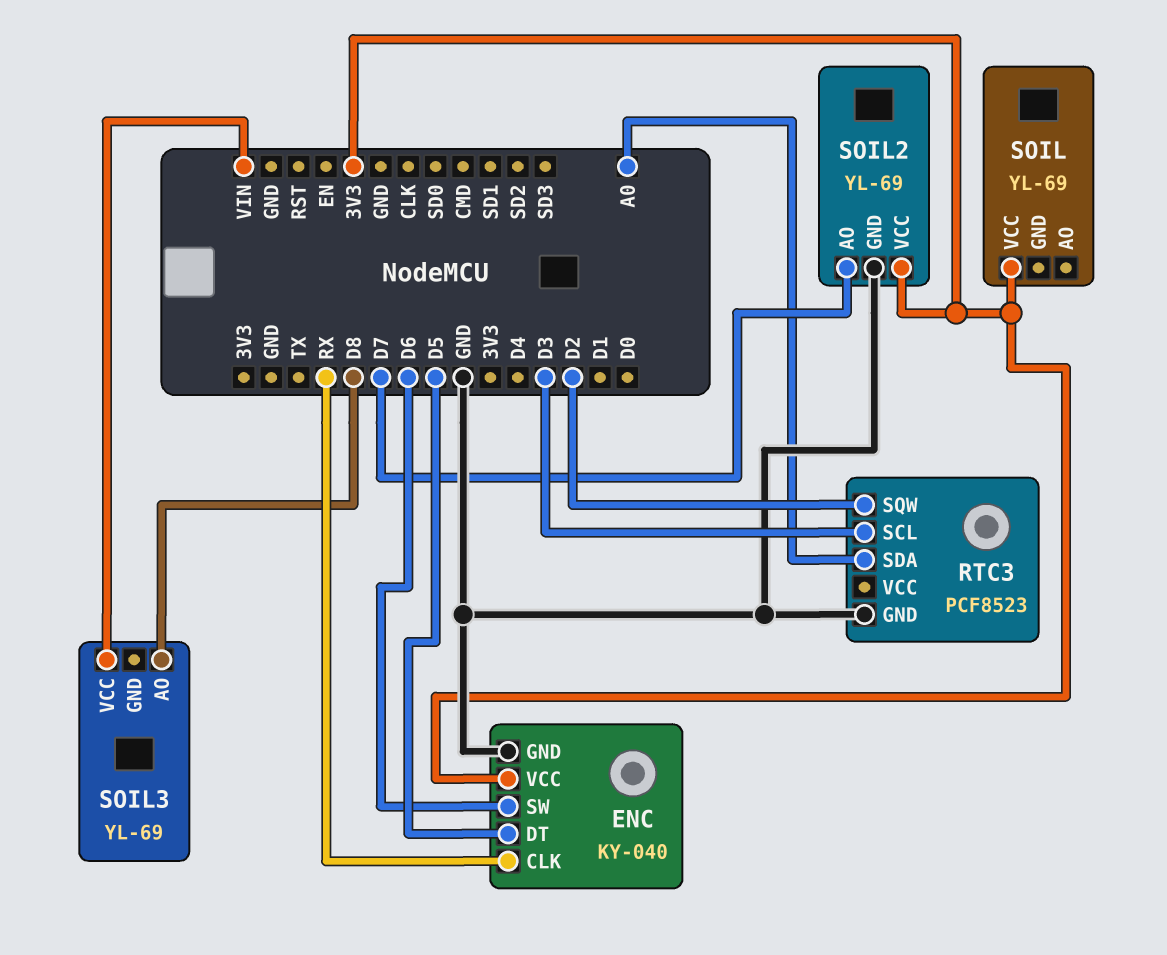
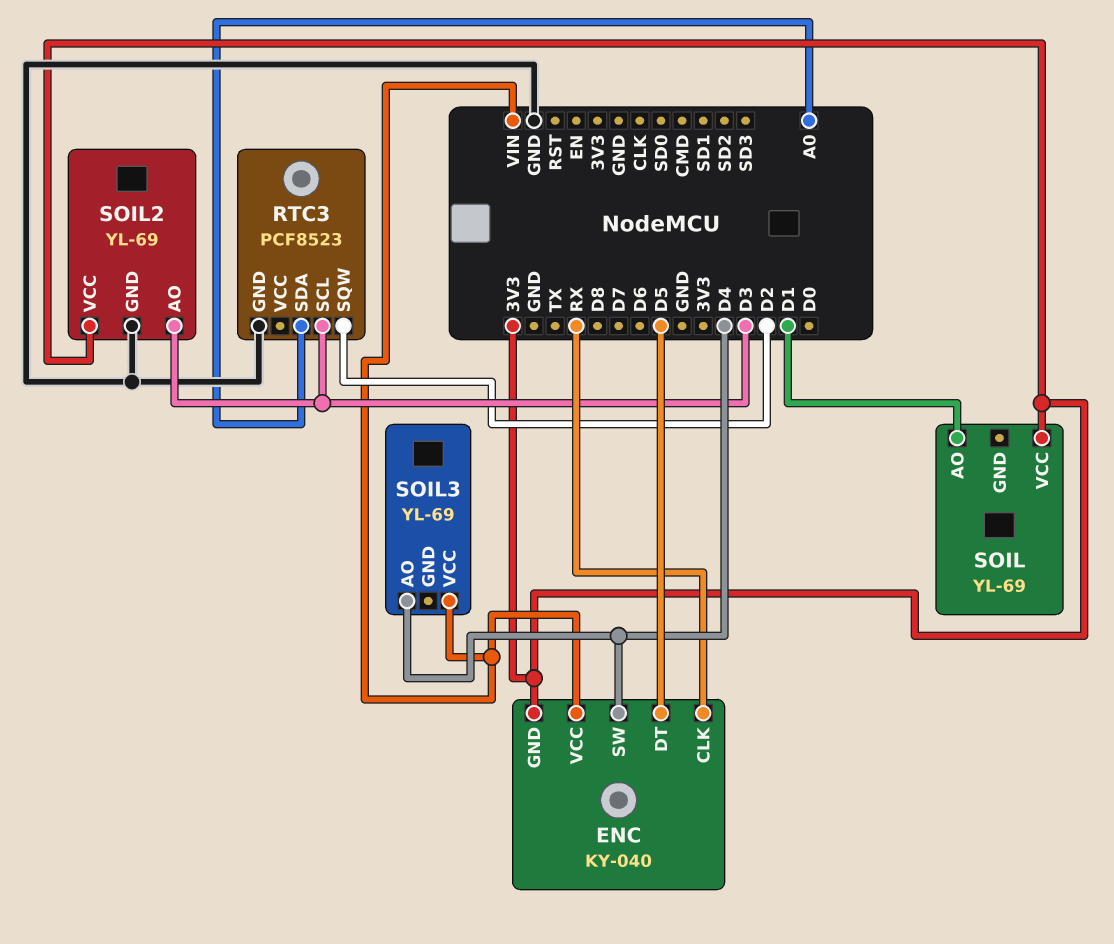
ENC pin GND: GND -> 3V3
ENC pin SW: D6 -> D4
ENC pin VCC: 3V3 -> VIN
SOIL pin AO: none -> D1
SOIL2 pin AO: D7 -> D3
SOIL3 pin AO: D8 -> D4

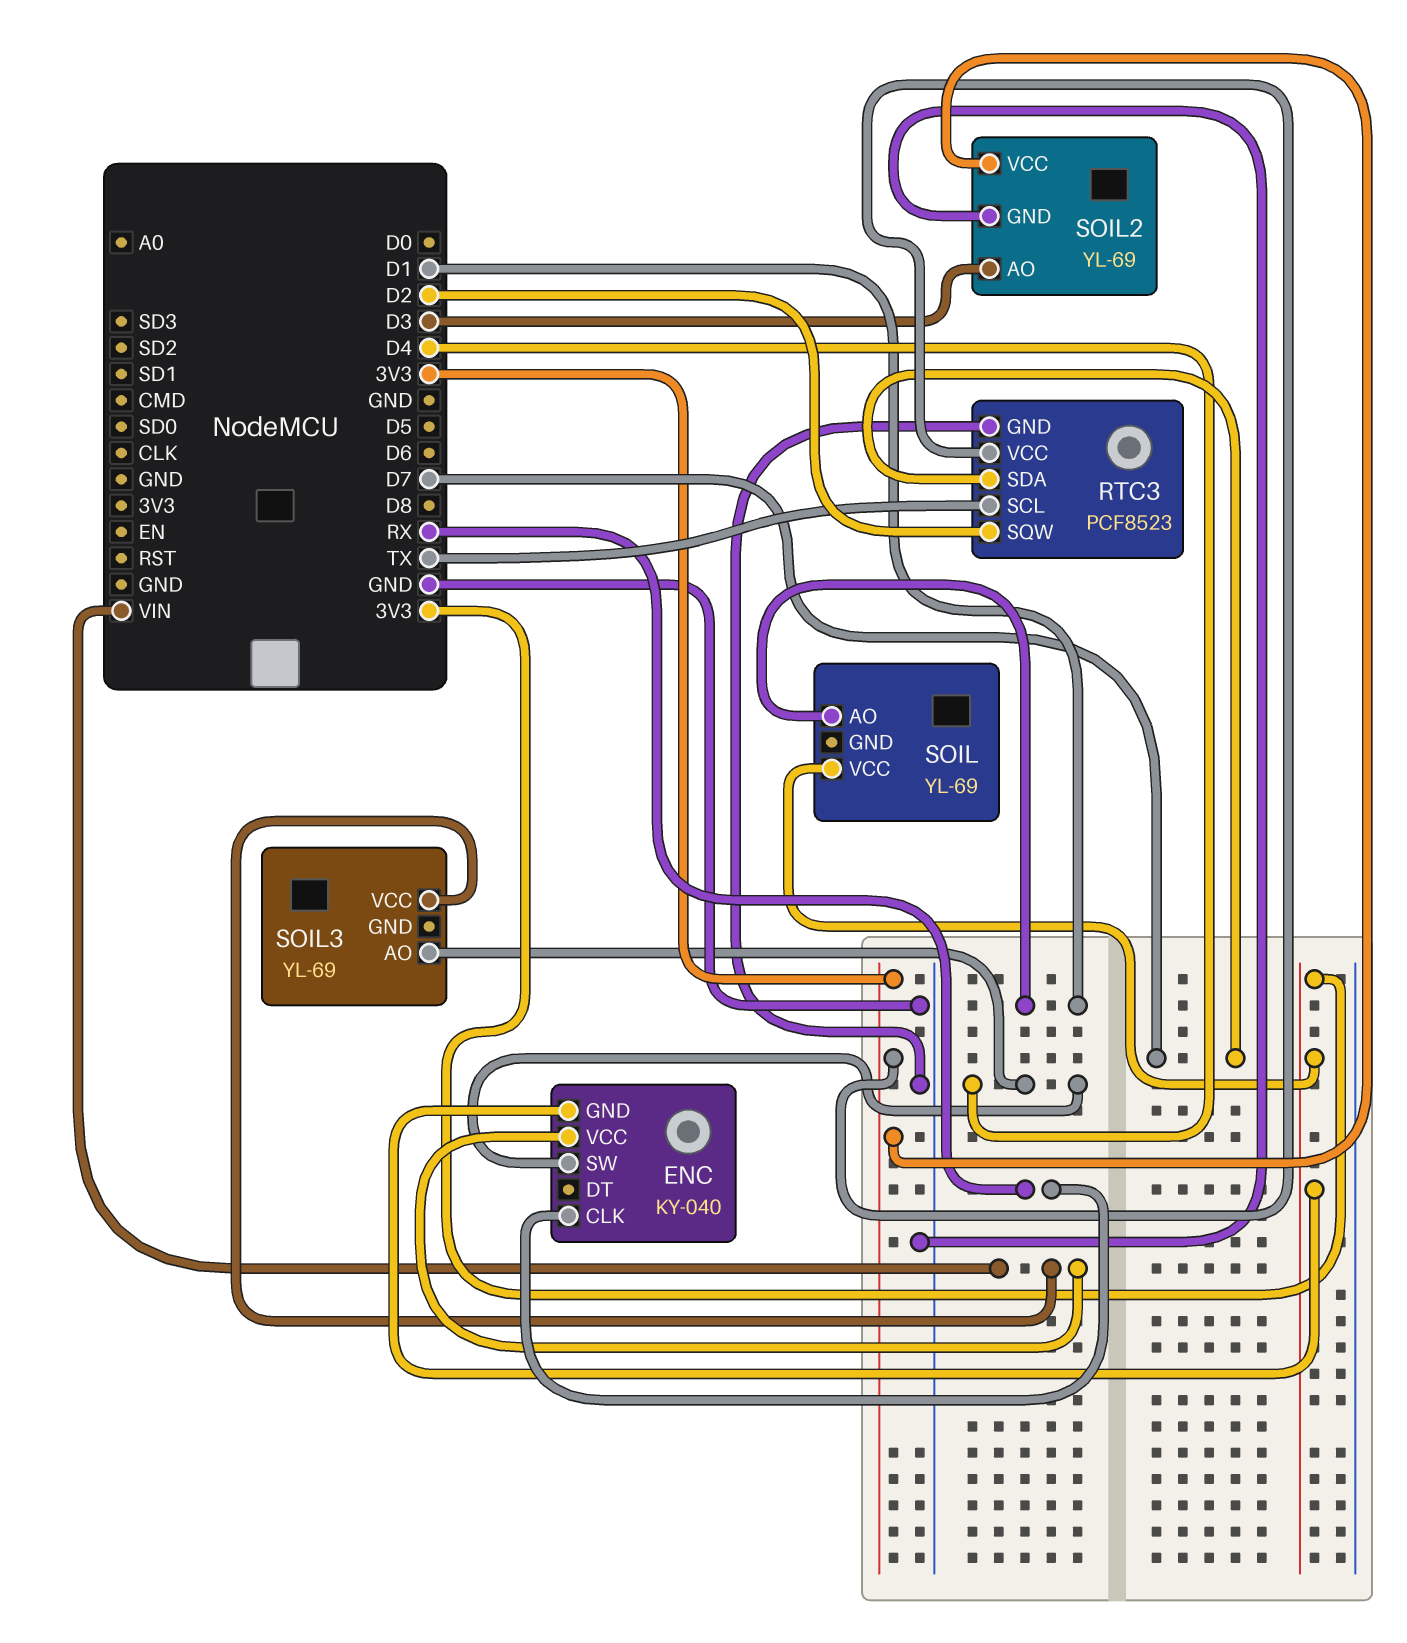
ENC pin DT: D5 -> none
RTC3 pin SCL: D3 -> TX
RTC3 pin SDA: A0 -> D7
RTC3 pin VCC: none -> 3V3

..........

■ Directions
Write everything in the records out exactly, apart from the pictures.

■ Result below
ENC pin GND: GND -> 3V3
ENC pin SW: D6 -> D4
ENC pin VCC: 3V3 -> VIN
SOIL pin AO: none -> D1
SOIL2 pin AO: D7 -> D3
SOIL3 pin AO: D8 -> D4

ENC pin DT: D5 -> none
RTC3 pin SCL: D3 -> TX
RTC3 pin SDA: A0 -> D7
RTC3 pin VCC: none -> 3V3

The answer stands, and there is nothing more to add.